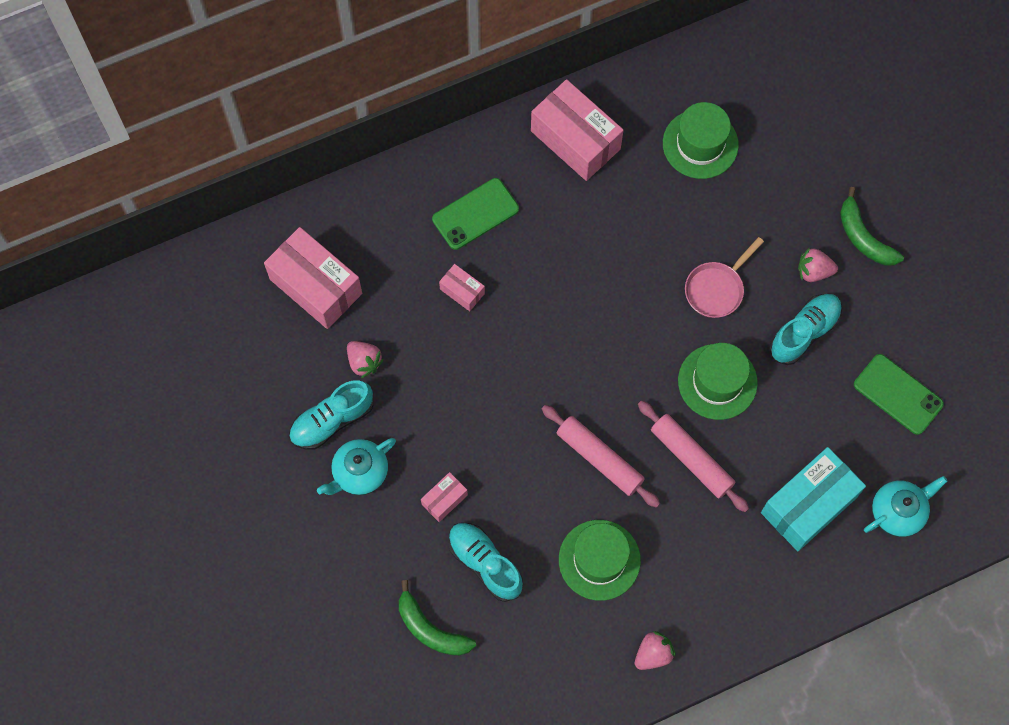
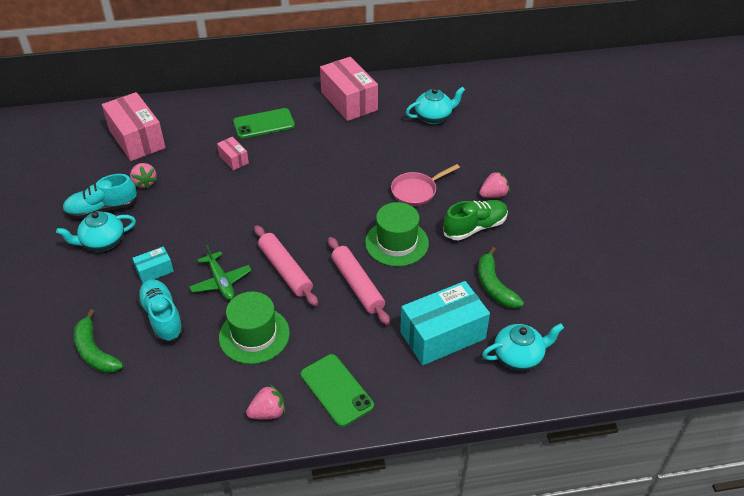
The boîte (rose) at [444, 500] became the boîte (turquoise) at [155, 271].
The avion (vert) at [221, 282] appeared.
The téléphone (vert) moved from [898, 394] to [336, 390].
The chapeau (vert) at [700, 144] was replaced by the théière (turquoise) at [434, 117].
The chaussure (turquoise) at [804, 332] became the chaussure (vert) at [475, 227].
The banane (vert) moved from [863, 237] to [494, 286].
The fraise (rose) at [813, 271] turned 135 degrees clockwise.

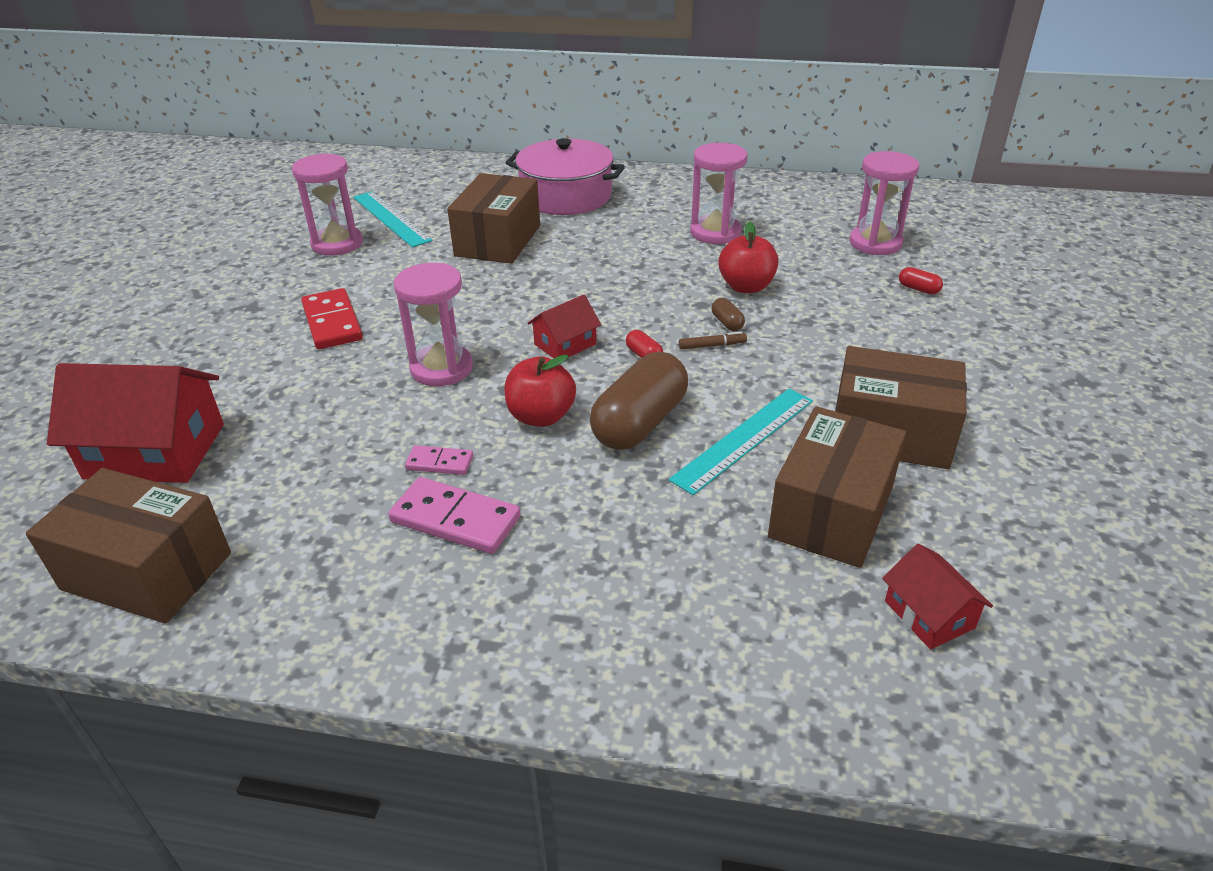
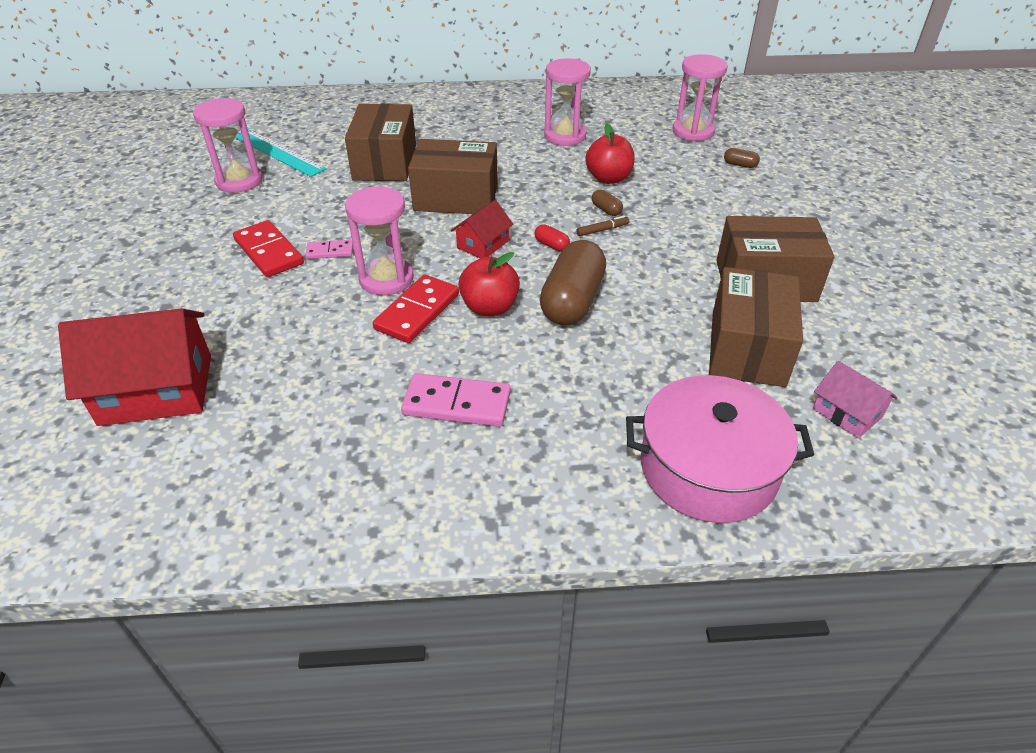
The domino (rose) moved from [439, 463] to [330, 251].
The domino (rouge) at [417, 312] appeared.
The boîte (marron) moved from [147, 571] to [456, 198].
The marmite (rose) moved from [566, 196] to [708, 468].
The gélule (rouge) at [918, 289] became the gélule (marron) at [740, 165].
The maison (rouge) at [929, 614] became the maison (rose) at [847, 413].
The règle (turquoise) at [744, 439] disappeared.

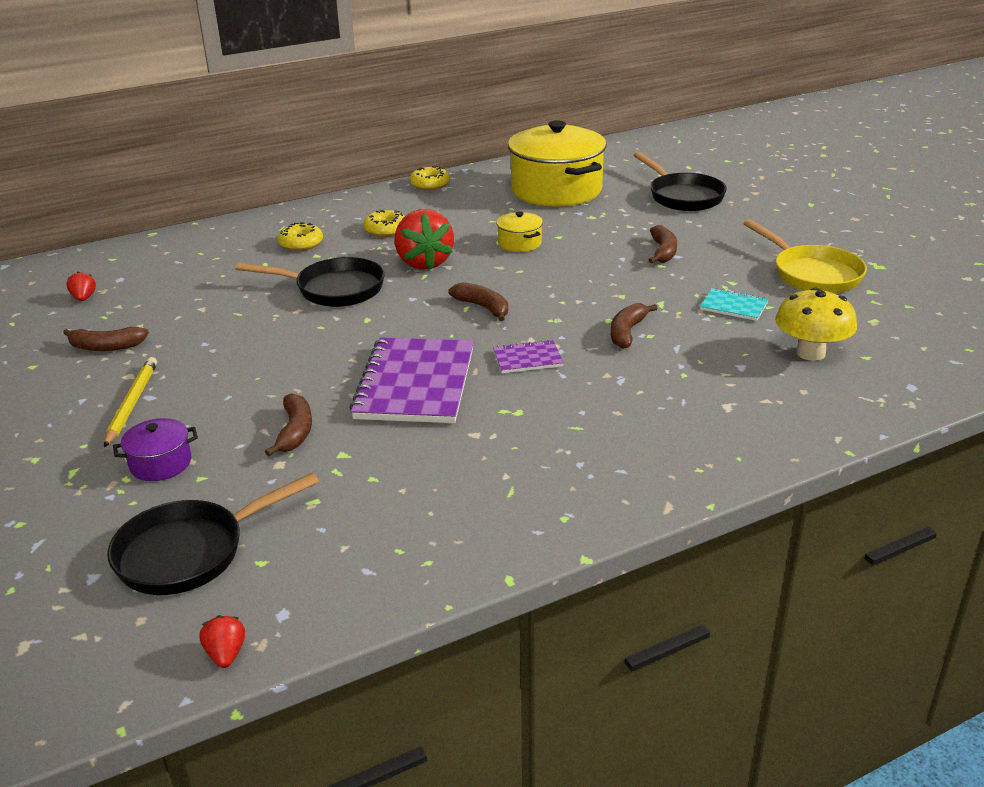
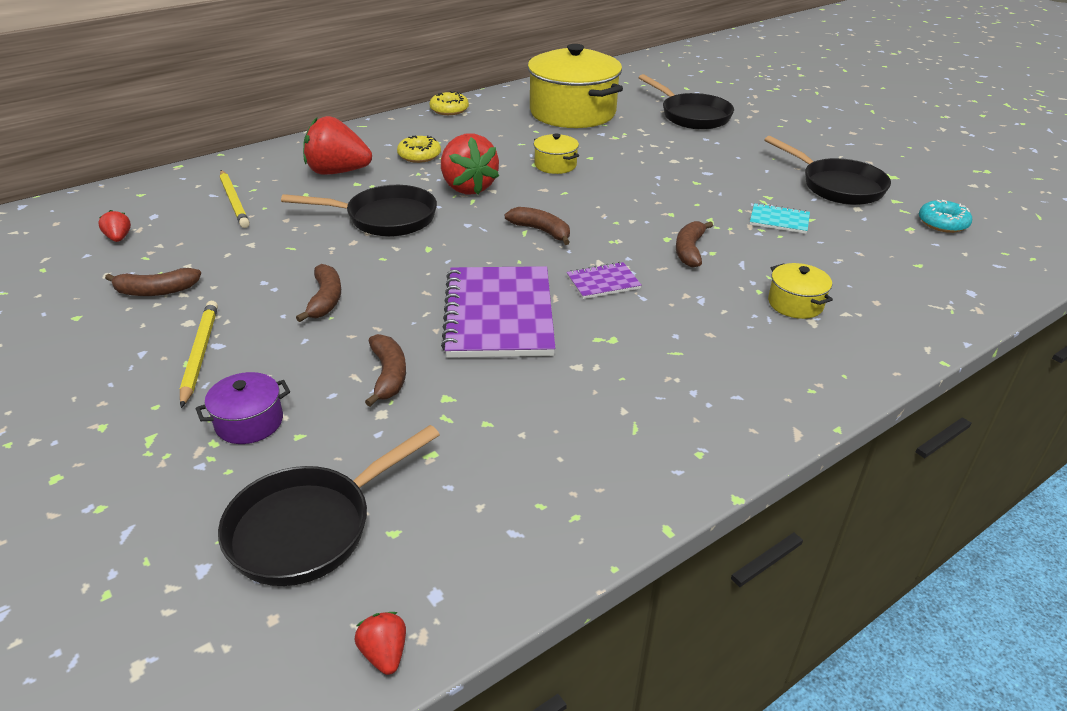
The crayon (jaune) at [234, 201] appeared.
The banane (marron) moved from [663, 252] to [325, 300].
The beignet (jaune) at [301, 243] was replaced by the fraise (rouge) at [337, 172].
The poêle (jaune) at [812, 274] became the poêle (noir) at [837, 186].
The marmite (jaune) at [795, 304] appeared.
The beignet (turquoise) at [942, 223] appeared.
The champignon (jaune) at [810, 353] disappeared.

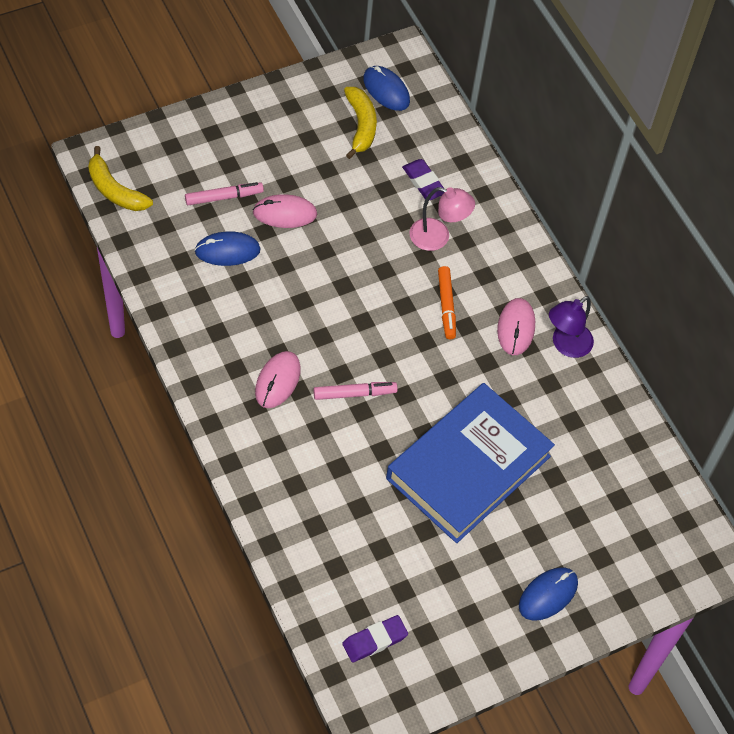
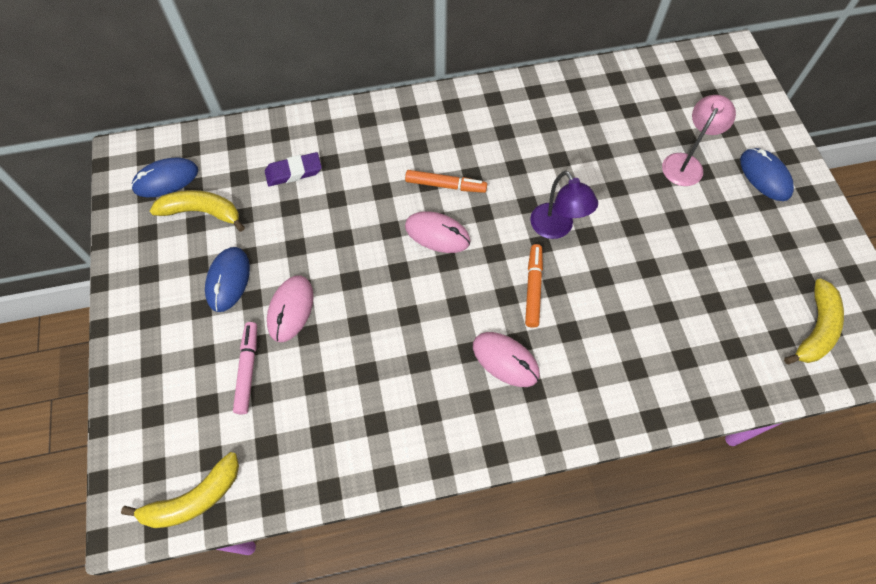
The souris (bleu) moved from [227, 251] to [228, 280].
The souris (rose) moved from [516, 328] to [437, 234].
The feutre (rose) at [354, 393] became the feutre (orange) at [533, 288].
The lampe (violet) moved from [566, 345] to [556, 228].
The lampe (rose) moved from [438, 237] to [686, 163].
The gomme (violet) at [374, 640] was replaced by the banane (jaune) at [815, 329].
The livre (bleu) at [468, 467] disappeared.

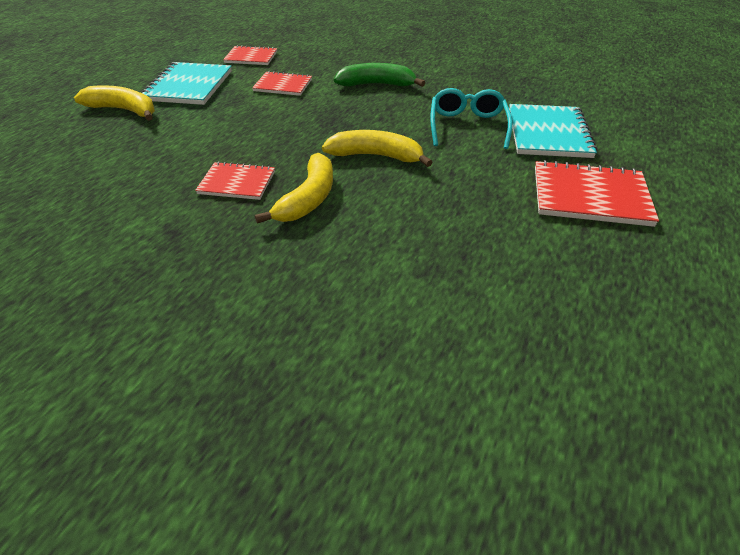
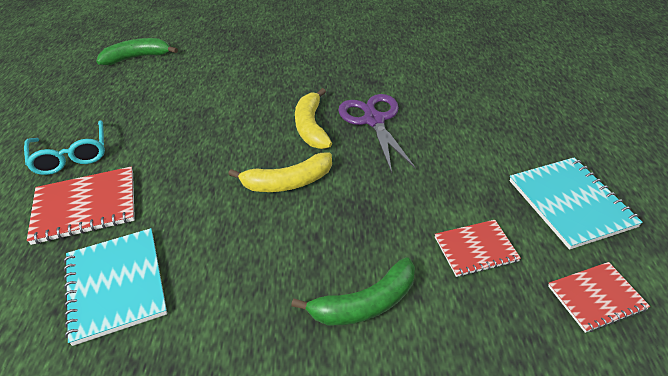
The lunettes (turquoise) moved from [467, 126] to [71, 156].
The banane (vert) at [137, 57] appeared.
The carnet (rouge) at [237, 183] was replaced by the ciseaux (violet) at [373, 120].
The banane (jaune) at [124, 110] disappeared.

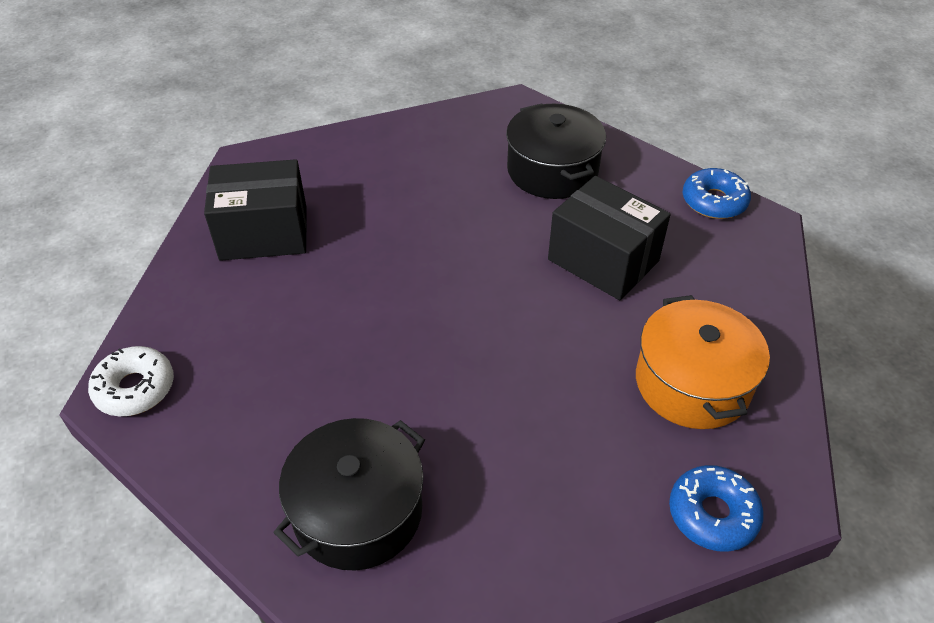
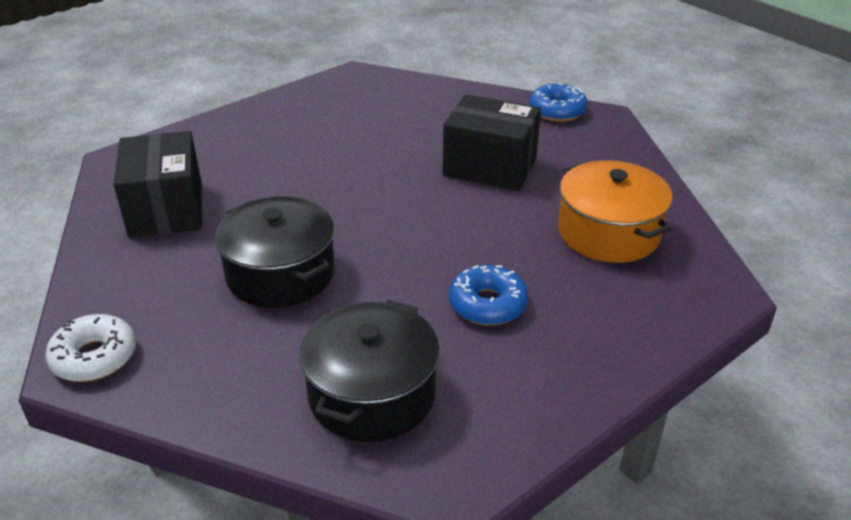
The boîte (noir) at [264, 233] turned 75 degrees counterclockwise.
The marmite (noir) moved from [552, 170] to [280, 274].
The beignet (bleu) moved from [712, 514] to [487, 304].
..........
• EXERCISE INSTRUCTIONS:
Within the listing above, extract exactly the lines from the line with "The téléphone (vert)" to the line with "The banane (vert) moved", the two named lines included, and no others.

• RESULT FOR THIS EXERCISE:
The téléphone (vert) moved from [898, 394] to [336, 390].
The chapeau (vert) at [700, 144] was replaced by the théière (turquoise) at [434, 117].
The chaussure (turquoise) at [804, 332] became the chaussure (vert) at [475, 227].
The banane (vert) moved from [863, 237] to [494, 286].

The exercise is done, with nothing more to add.